INPUT MATERIAL:
——————
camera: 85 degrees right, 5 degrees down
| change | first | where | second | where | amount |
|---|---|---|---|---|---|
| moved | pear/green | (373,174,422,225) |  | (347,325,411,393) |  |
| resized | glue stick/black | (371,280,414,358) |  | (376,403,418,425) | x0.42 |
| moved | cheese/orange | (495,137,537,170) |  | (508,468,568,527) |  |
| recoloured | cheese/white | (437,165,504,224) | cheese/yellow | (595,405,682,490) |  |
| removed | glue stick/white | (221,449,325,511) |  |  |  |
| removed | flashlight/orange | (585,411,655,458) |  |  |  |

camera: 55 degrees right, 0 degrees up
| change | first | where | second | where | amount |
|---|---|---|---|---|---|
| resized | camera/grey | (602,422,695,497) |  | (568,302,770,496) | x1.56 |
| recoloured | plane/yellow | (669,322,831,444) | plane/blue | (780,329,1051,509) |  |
——————
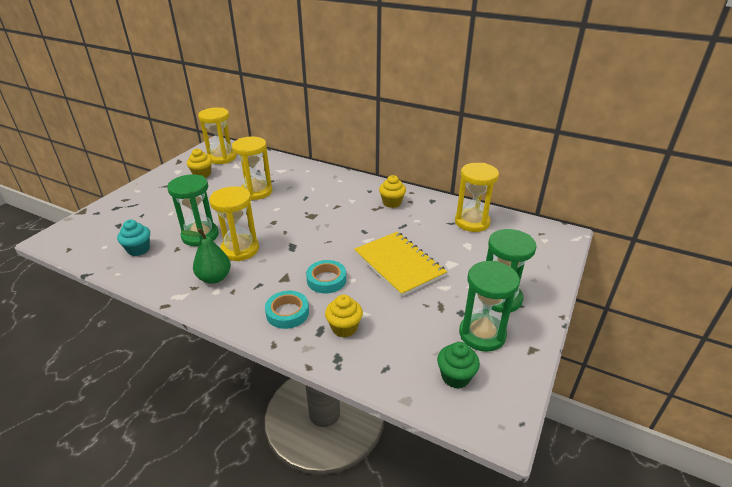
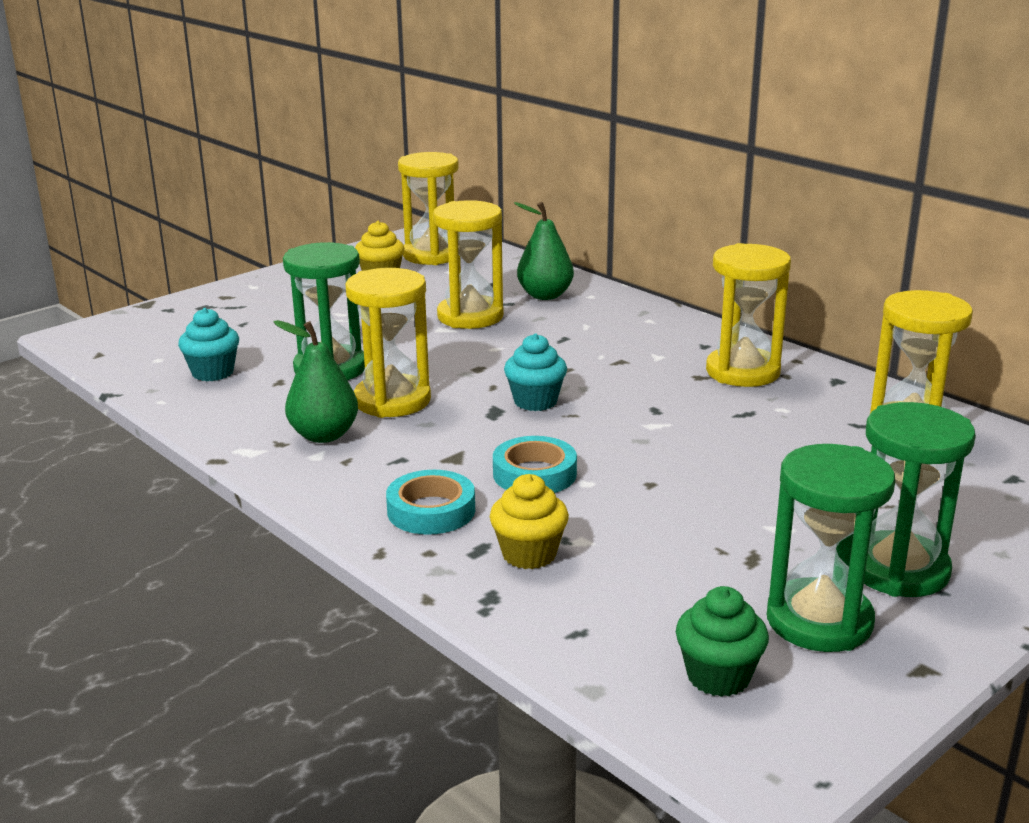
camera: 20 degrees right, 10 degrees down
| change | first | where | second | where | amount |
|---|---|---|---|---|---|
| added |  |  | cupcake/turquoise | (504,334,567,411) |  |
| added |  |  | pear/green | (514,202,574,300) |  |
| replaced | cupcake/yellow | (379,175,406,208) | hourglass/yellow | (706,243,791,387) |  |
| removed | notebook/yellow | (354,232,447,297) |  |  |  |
——————
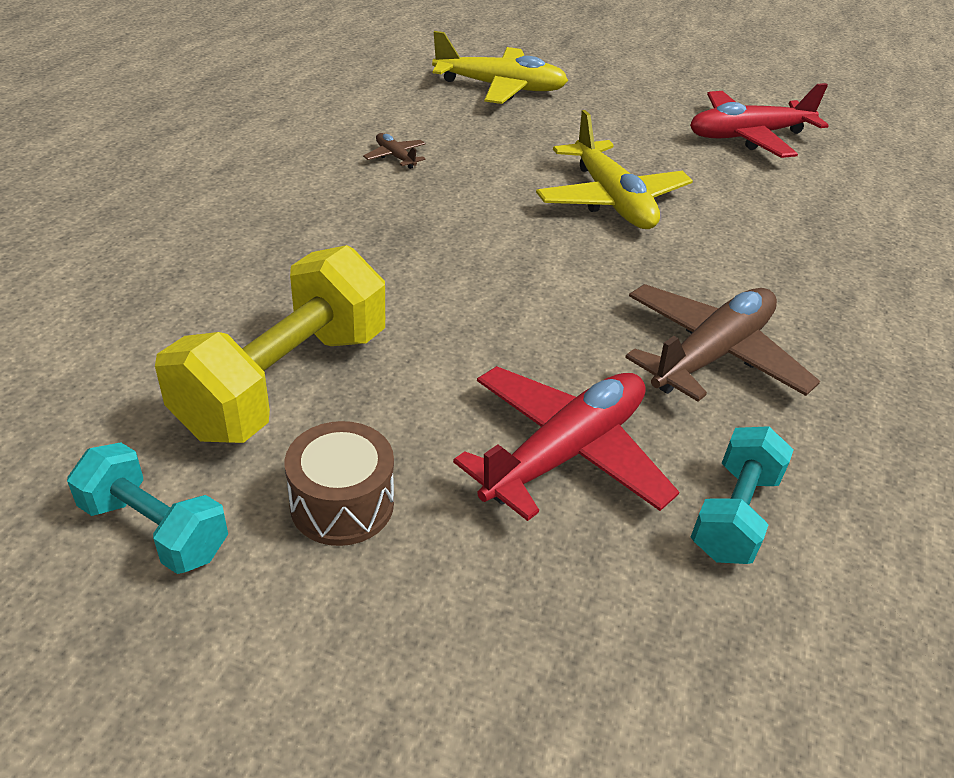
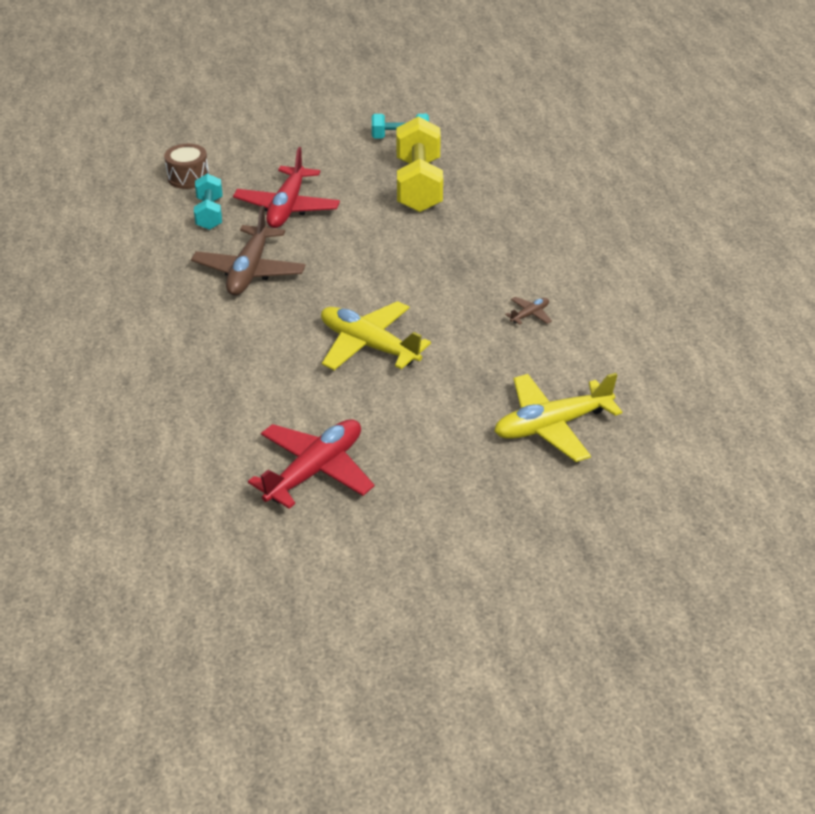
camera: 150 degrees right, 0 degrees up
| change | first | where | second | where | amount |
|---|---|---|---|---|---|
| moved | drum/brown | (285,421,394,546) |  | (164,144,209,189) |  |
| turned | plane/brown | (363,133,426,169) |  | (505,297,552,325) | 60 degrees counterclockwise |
——————
WORK ITEM: The expected answer is every line in the data above that carries the string "cheese".

RESULT FOR THIS EXERCISE:
| moved | cheese/orange | (495,137,537,170) |  | (508,468,568,527) |  |
| recoloured | cheese/white | (437,165,504,224) | cheese/yellow | (595,405,682,490) |  |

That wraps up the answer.